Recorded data
------------------------------------
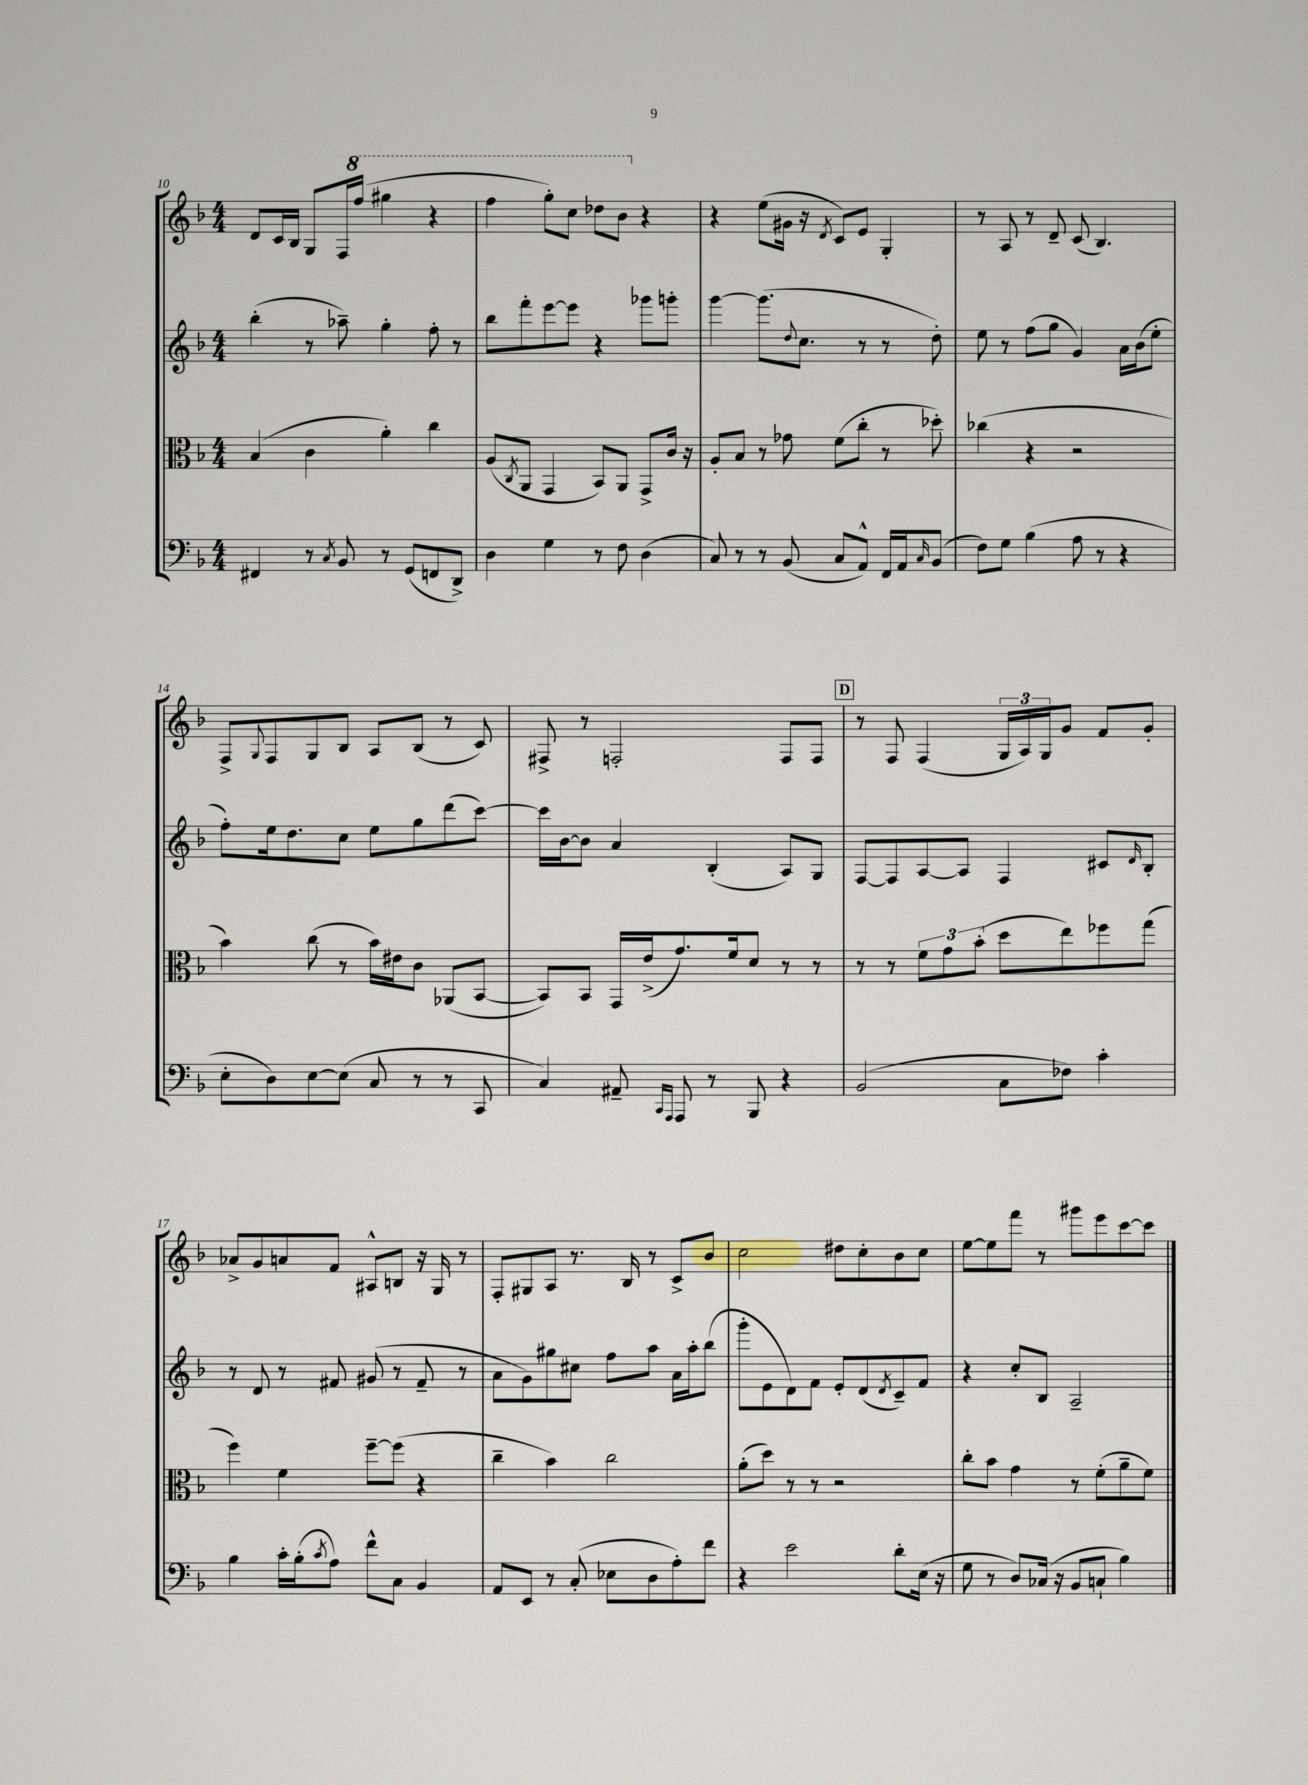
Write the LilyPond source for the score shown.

<<
\new StaffGroup <<
\new Staff = "s0" {
    \clef treble \key f \major \numericTimeSignature \time 4/4
    d'8 c'16 bes16 g8 f16 \ottava #1 f'''16( gis'''4 r4 |
    f'''4 g'''8-.) c'''8 des'''8 bes''8 \ottava #0 r4 |
    r4 e''8( gis'16 r16 \acciaccatura { d'8 } c'8) e'8 g4-. |
    r8 a8 r8 d'8-- c'8( bes4.) |
    f8-> \appoggiatura { g8 } f8 g8 bes8 a8 bes8( r8 c'8) |
    fis8-> r8 f2-. f8 f8 |
    \mark \markup { \box "D" } r8 f8 f4( \tuplet 3/2 { g16 a16) g16 } g'8 f'8 g'8-. |
    aes'8-> g'8 a'8 f'8 ais8-^ b8 r16 g16 r8 |
    f8-. gis8 a8 r8. bes16 r8 c'8-> bes'8 |
    c''2 dis''8 c''8-. bes'8 c''8 |
    e''8~ e''8 f'''8 r8 gis'''8 e'''8 c'''8~ c'''8 \bar "|." |
}
\new Staff = "s1" {
    \clef treble \key f \major \numericTimeSignature \time 4/4
    bes''4-.( r8 aes''8--) g''4-. f''8-. r8 |
    bes''8 f'''8-. e'''8~ e'''8 r4 ges'''8 g'''8-. |
    g'''4~ g'''8.( \appoggiatura { d''8 } c''8. r8 r8 d''8-.) |
    e''8 r8 f''8( g''8 g'4) a'16 bes'16( e''8-. |
    f''8-.) e''16 d''8. c''8 e''8 g''8 d'''8( c'''8~) |
    c'''16 bes'16~ bes'8 a'4 bes4-.( a8) g8 |
    \mark \markup { \box "D" } f8~ f8 a8~ a8 f4 cis'8 \grace { d'16 } bes8-. |
    r8 d'8 r8 fis'8 gis'8( r8 fis'8-- r8 |
    a'8 g'8) gis''8 cis''8 f''8 a''8 a'16 a''16-. bes''8( |
    g'''8-. e'8 d'8) f'8 e'8-. d'8( \acciaccatura { d'8 } c'8--) f'8 |
    r4 c''8-. bes8 a2-- \bar "|." |
}
\new Staff = "s2" {
    \clef alto \key f \major \numericTimeSignature \time 4/4
    bes4( c'4 a'4-.) c''4 |
    a8( \acciaccatura { c8 } a,8 g,4 bes,8) a,8 g,8-> c'16 r16 |
    a8-. bes8 r8 ges'8 f'8( c''8-. r8 des''8-.) |
    ces''4( r4 r2 |
    bes'4) c''8( r8 bes'16) eis'16 c'8 aes,8( bes,8~ |
    bes,8) bes,8 g,16 e'16->( g'8.) f'16 d'8 r8 r8 |
    \mark \markup { \box "D" } r8 r8 \tuplet 3/2 { f'8 g'8 bes'8-.( } d''8 e''8) fes''8 g''8( |
    f''4) f'4 f''8~-- f''8( r4 |
    c''4-- bes'4) c''2 |
    a'8-.( d''8) r8 r8 r2 |
    c''8-. bes'8 g'4 r8 f'8-.( a'8-- f'8) \bar "|." |
}
\new Staff = "s3" {
    \clef bass \key f \major \numericTimeSignature \time 4/4
    fis,4 r8 \acciaccatura { c8 } bes,8 r8 g,8( f,8 d,8->) |
    d4 g4 r8 f8 d4( |
    c8) r8 r8 bes,8( c8 a,8-^) f,16 a,16 \grace { c16 } bes,8( |
    f8) g8 bes4( a8 r8 r4 |
    e8-. d8) e8~ e8( c8 r8 r8 c,8 |
    c4) ais,8-- \grace { c,16 a,,16 } a,,8 r8 bes,,8 r4 |
    \mark \markup { \box "D" } bes,2( c8 fes8) c'4-. |
    bes4 c'16-. bes16-.( \acciaccatura { c'8 } a8) f'8-^ c8 bes,4 |
    a,8 e,8 r8 c8-.( ees8 d8 a8-.) f'8 |
    r4 e'2 d'8-. e16( r16 |
    g8 r8 d8) ces16( r16 bes,8 c8-! bes4) \bar "|." |
}
>>
>>
\layout { \context { \Score currentBarNumber = #10 } }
------------------------------------
#### Given problem:
Show every line of the records that contains the string "major". Case counts.

#### Answer to the task:
    \clef treble \key f \major \numericTimeSignature \time 4/4
    \clef treble \key f \major \numericTimeSignature \time 4/4
    \clef alto \key f \major \numericTimeSignature \time 4/4
    \clef bass \key f \major \numericTimeSignature \time 4/4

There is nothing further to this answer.